§ HOW TO COMPLETE THIS TASK: Look below for the line containing "none -> pink 1x1 brick [164,249,218,317]". Write out that line and the rest through the last one, exactly as they appear, but without pictures.

§ GIVEN RECORDS:
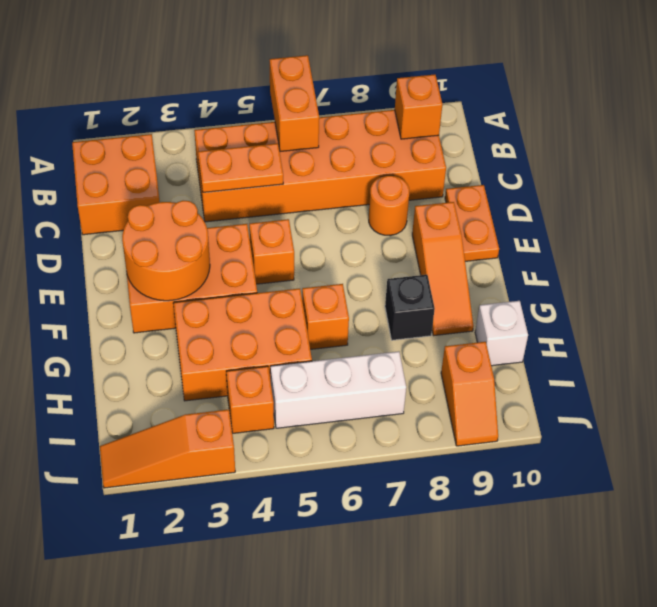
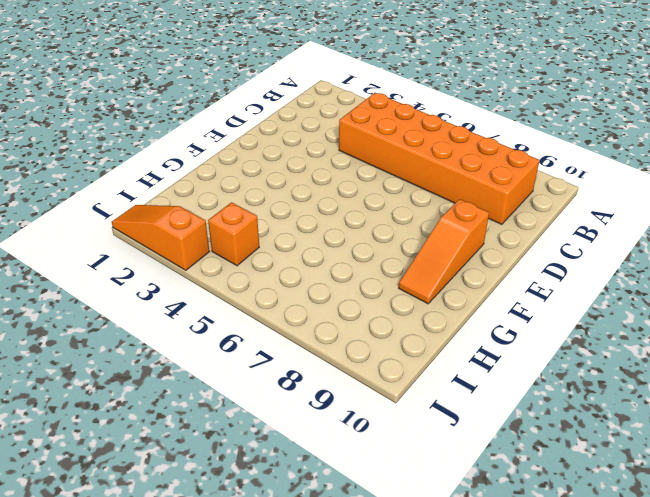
none -> orange 2x2 brick [72,134,160,235]
none -> orange 1x1 round brick [369,175,409,236]
none -> orange 1x2 plate [445,185,499,261]

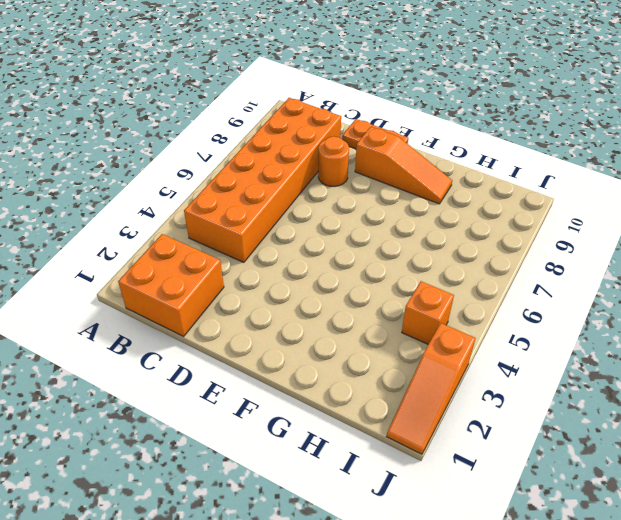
none -> orange 2x3 brick [127,224,257,333]
none -> orange 1x1 brick [249,219,294,284]
none -> orange 2x3 brick [173,289,312,401]

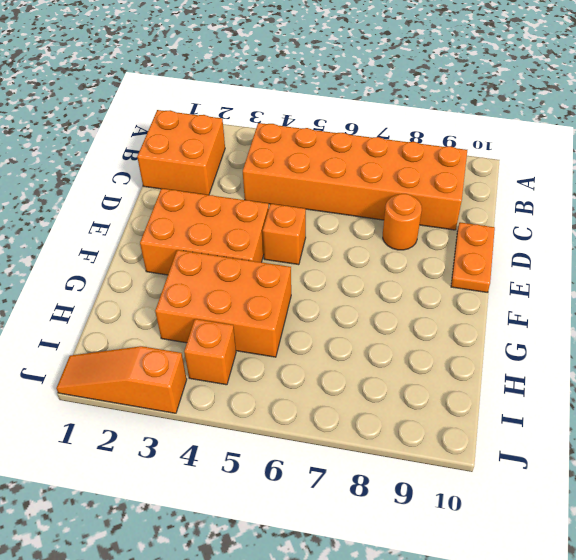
none -> orange 1x3 slope [412,202,473,336]
none -> orange 1x1 brick [302,284,349,349]
none -> black 1x1 brick [385,275,435,340]

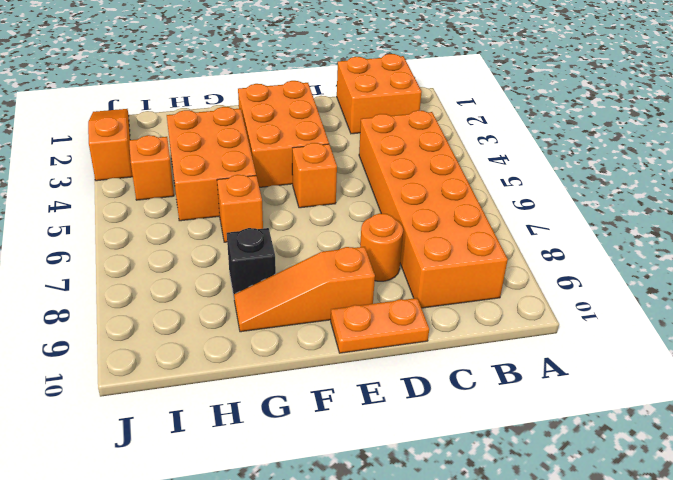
none -> white 1x1 brick [475,301,528,366]
none -> white 1x3 brick [270,351,406,428]
none -> orange 1x2 slope [441,342,498,446]

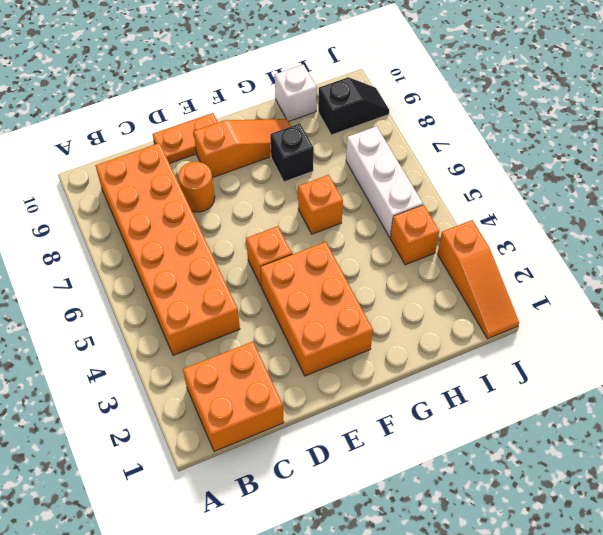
black 1x2 slope [318,77,389,135] -> orange 1x2 slope [441,342,498,446]
none -> orange 2x3 brick [173,289,312,401]
none -> orange 1x2 brick [270,55,319,152]
none -> orange 1x1 brick [395,74,443,139]

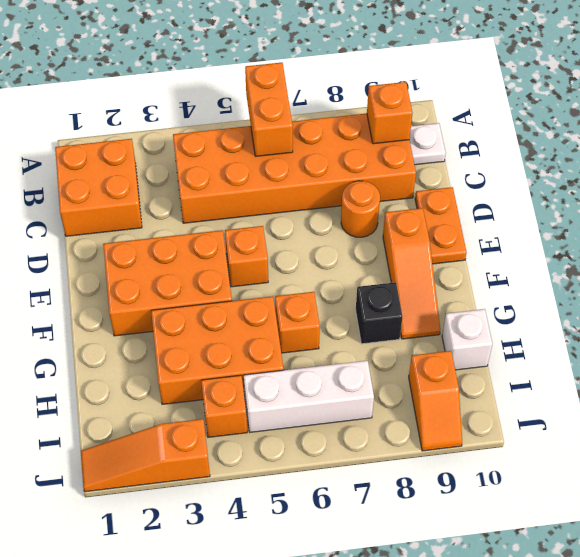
white 1x1 plate [410,123,446,165] -> none
none -> orange 1x2 plate [198,143,283,192]
none -> orange 2x2 round brick [122,201,210,301]

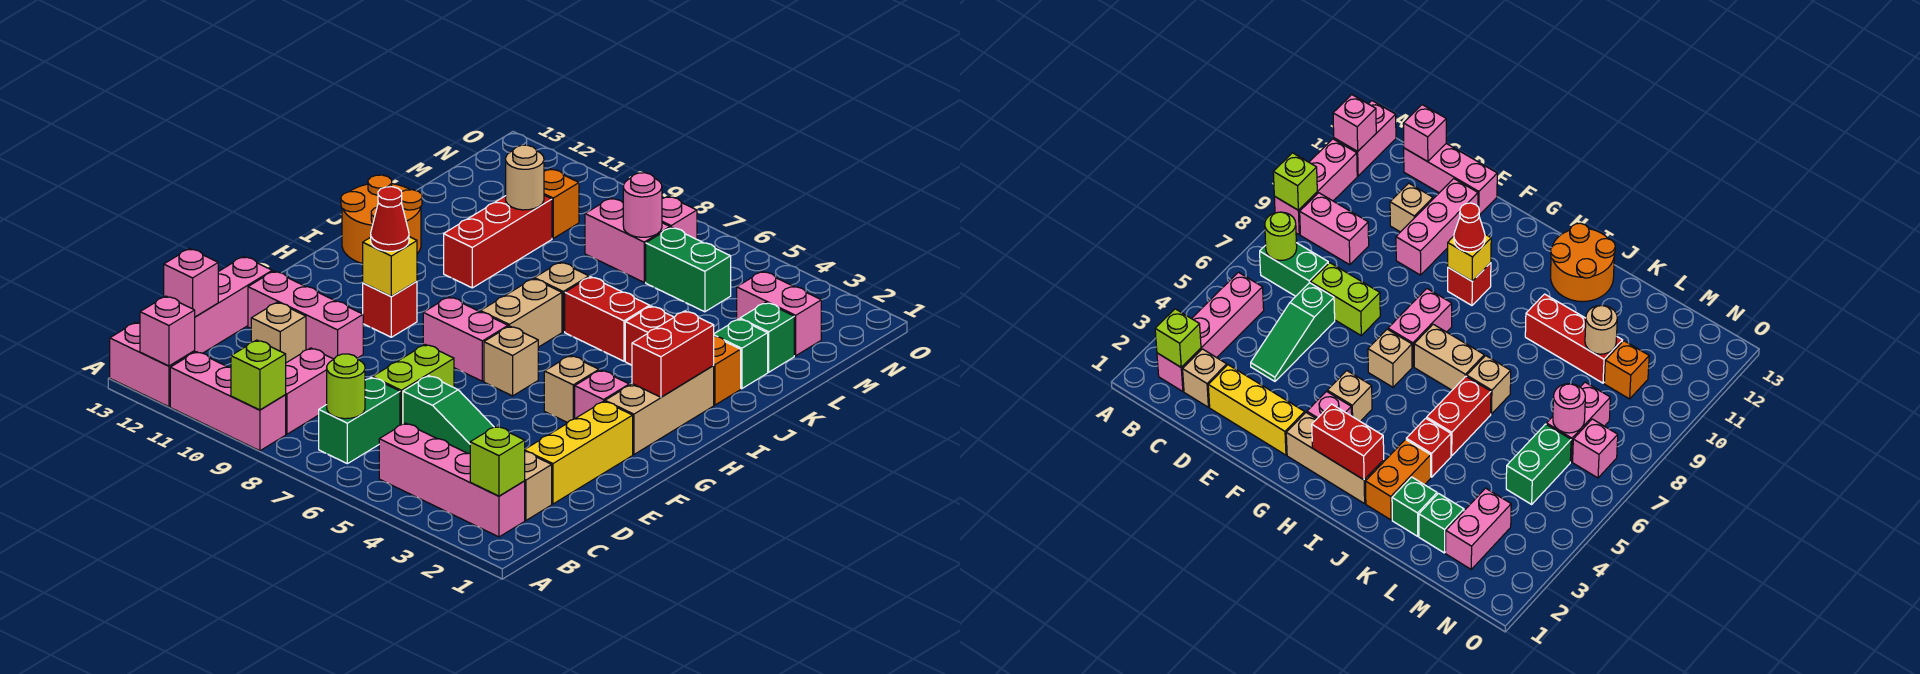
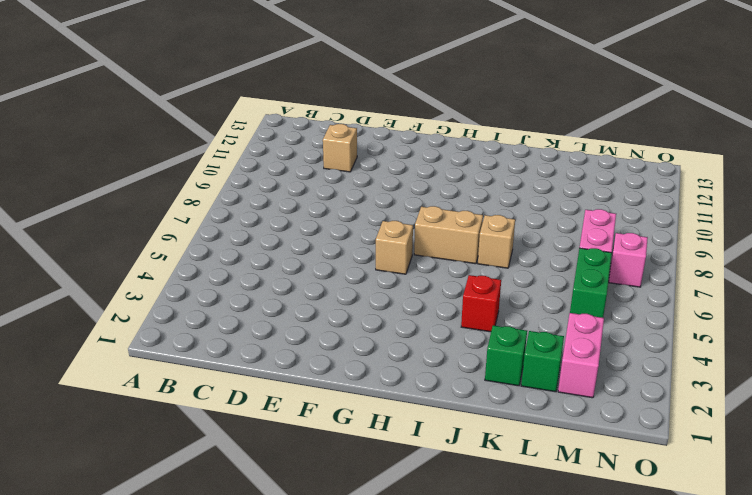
none -> pink 1x3 brick [170,352,286,451]
none -> pink 1x2 brick [110,322,195,407]
none -> pink 1x4 brick [379,423,525,537]
none -> green 1x2 brick [319,377,400,464]

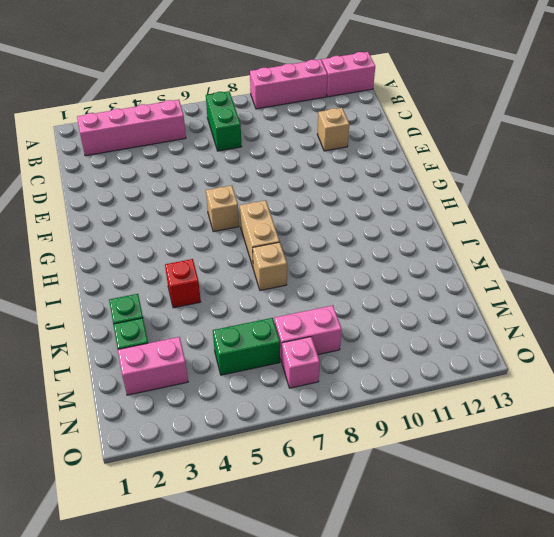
none -> pink 1x2 brick [285,348,334,434]
none -> tan 1x1 brick [525,452,552,520]
none -> pink 1x3 brick [195,256,272,353]
none -> yellow 1x3 brick [525,401,633,504]

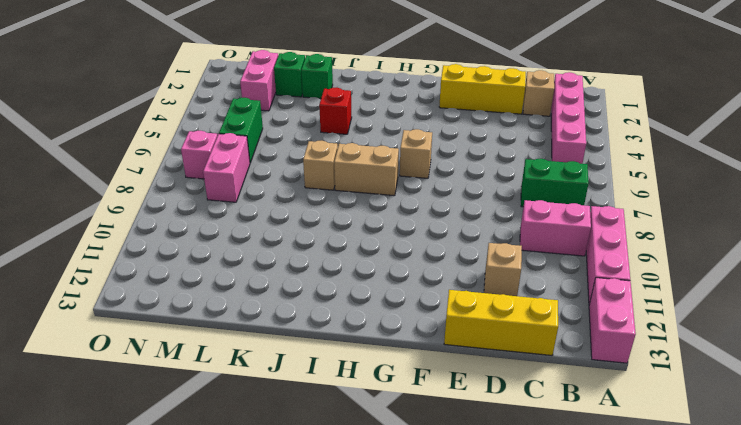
yellow 1x3 brick [444,290,558,355] -> pink 1x3 brick [195,256,272,353]
none -> green 1x3 slope [403,376,494,454]
none -> lime 1x2 brick [373,344,454,425]
none -> pink 1x3 brick [248,271,363,359]
none -> tan 1x3 brick [605,366,714,455]

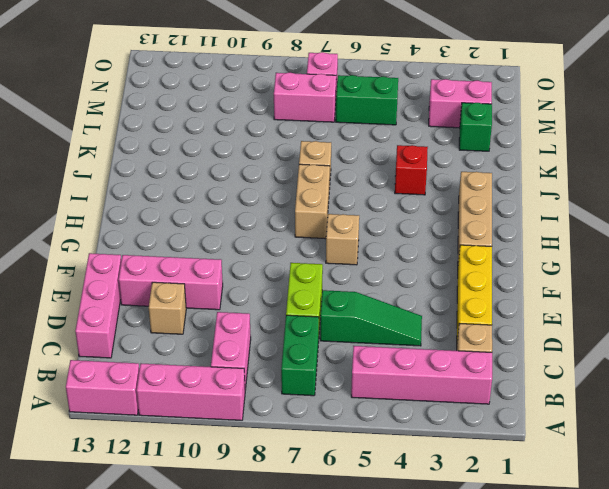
none -> pink 1x1 brick [575,370,629,418]
none -> tan 1x1 brick [544,356,599,423]
none -> pink 1x2 brick [423,297,508,381]
none -> red 1x1 brick [363,281,417,337]

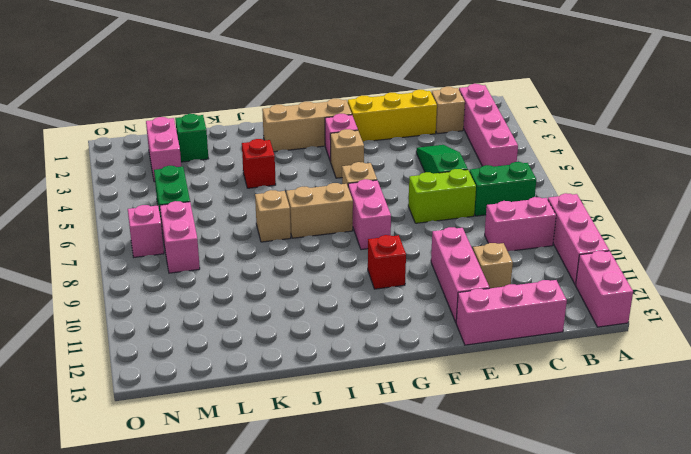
none -> orange 2x2 round brick [341,175,422,264]
none -> orange 1x2 brick [713,336,741,405]
none -> red 1x2 brick [565,277,650,361]
none -> red 1x3 brick [444,195,552,288]

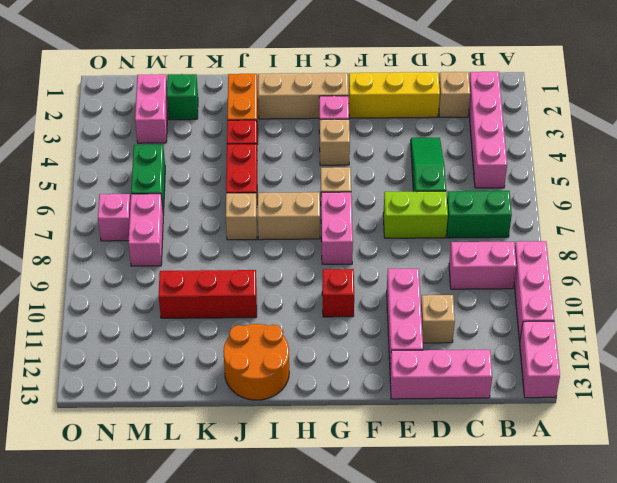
none -> green 1x1 brick [714,319,768,389]
none -> orange 1x1 brick [544,169,579,238]
none -> lime 1x1 brick [231,340,286,410]
none -> pink 1x1 brick [140,296,195,366]

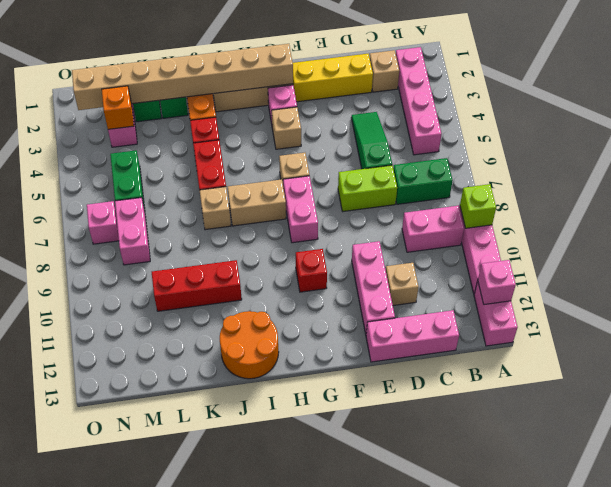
tan 1x8 brick [72,44,293,110] -> red 1x2 brick [632,311,714,397]
orange 1x1 brick [102,86,134,129] -> orange 1x1 brick moved to [544,169,579,238]
none -> lime 1x1 brick [470,426,525,496]
none -> lime 1x1 round brick [327,354,365,419]
none -> pink 1x1 brick [164,249,218,317]
none -> yellow 1x1 brick [363,237,417,296]

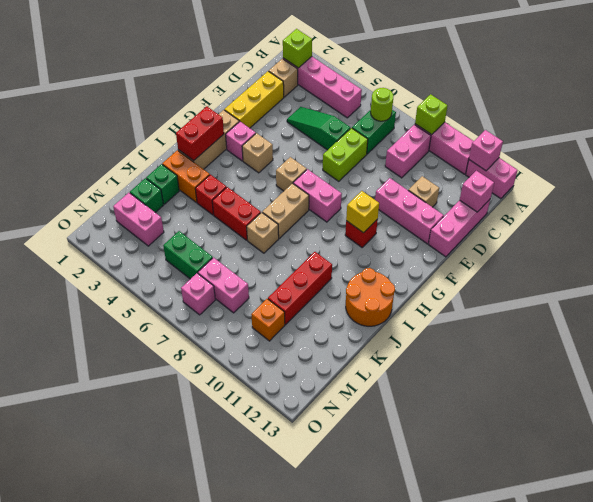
none -> tan 1x1 round brick [506,145,544,210]
none -> pink 1x1 round brick [623,173,662,237]
none -> red 1x1 cone [371,187,409,251]

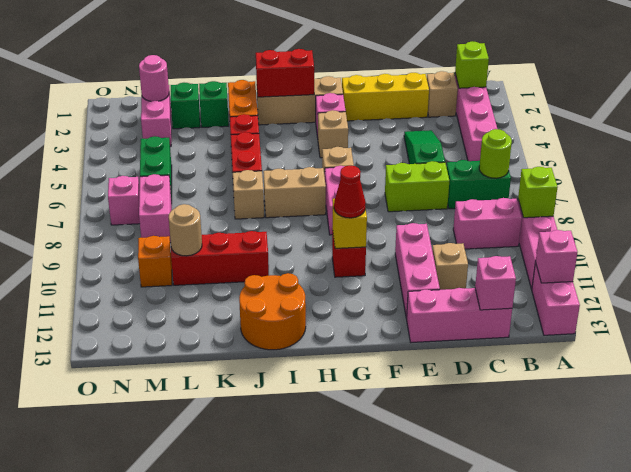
pink 1x1 round brick [139,55,169,101] -> pink 1x1 round brick moved to [623,173,662,237]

§ SOLVED EXERCISE:
none -> pink 1x1 brick [164,249,218,317]
none -> yellow 1x1 brick [363,237,417,296]

none -> tan 1x1 round brick [506,145,544,210]
none -> pink 1x1 round brick [623,173,662,237]
none -> red 1x1 cone [371,187,409,251]

pink 1x1 round brick [139,55,169,101] -> pink 1x1 round brick moved to [623,173,662,237]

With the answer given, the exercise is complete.